Records for finding displayed items:
::::::::::

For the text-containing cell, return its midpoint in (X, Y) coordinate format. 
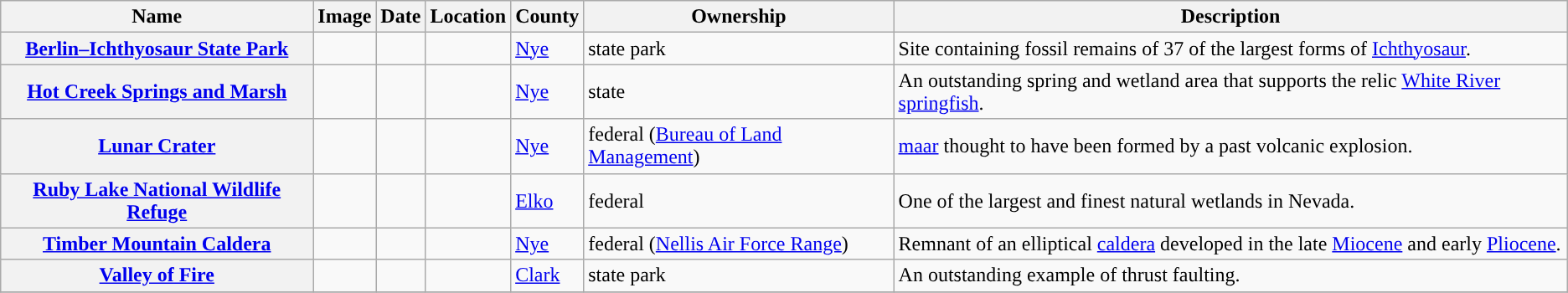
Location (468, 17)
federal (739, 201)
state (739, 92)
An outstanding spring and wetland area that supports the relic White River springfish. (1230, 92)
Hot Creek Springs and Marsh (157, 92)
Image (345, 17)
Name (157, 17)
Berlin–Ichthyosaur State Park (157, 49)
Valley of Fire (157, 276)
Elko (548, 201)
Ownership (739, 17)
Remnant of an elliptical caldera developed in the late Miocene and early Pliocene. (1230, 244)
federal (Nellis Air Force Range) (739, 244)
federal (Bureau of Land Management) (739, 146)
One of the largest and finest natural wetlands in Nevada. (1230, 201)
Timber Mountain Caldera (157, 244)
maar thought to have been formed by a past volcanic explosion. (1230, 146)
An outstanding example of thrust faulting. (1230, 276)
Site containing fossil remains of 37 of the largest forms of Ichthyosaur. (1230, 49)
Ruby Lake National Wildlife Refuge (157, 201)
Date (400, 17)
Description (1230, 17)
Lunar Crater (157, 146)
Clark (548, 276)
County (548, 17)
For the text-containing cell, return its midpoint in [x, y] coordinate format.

::::::::::

**Directions**
Write out every line of the material above verbatim, omitting the picture.

**Answer in full**
For the text-containing cell, return its midpoint in (X, Y) coordinate format. 
Location (468, 17)
federal (739, 201)
state (739, 92)
An outstanding spring and wetland area that supports the relic White River springfish. (1230, 92)
Hot Creek Springs and Marsh (157, 92)
Image (345, 17)
Name (157, 17)
Berlin–Ichthyosaur State Park (157, 49)
Valley of Fire (157, 276)
Elko (548, 201)
Ownership (739, 17)
Remnant of an elliptical caldera developed in the late Miocene and early Pliocene. (1230, 244)
federal (Nellis Air Force Range) (739, 244)
federal (Bureau of Land Management) (739, 146)
One of the largest and finest natural wetlands in Nevada. (1230, 201)
Timber Mountain Caldera (157, 244)
maar thought to have been formed by a past volcanic explosion. (1230, 146)
An outstanding example of thrust faulting. (1230, 276)
Site containing fossil remains of 37 of the largest forms of Ichthyosaur. (1230, 49)
Ruby Lake National Wildlife Refuge (157, 201)
Date (400, 17)
Description (1230, 17)
Lunar Crater (157, 146)
Clark (548, 276)
County (548, 17)
For the text-containing cell, return its midpoint in [x, y] coordinate format.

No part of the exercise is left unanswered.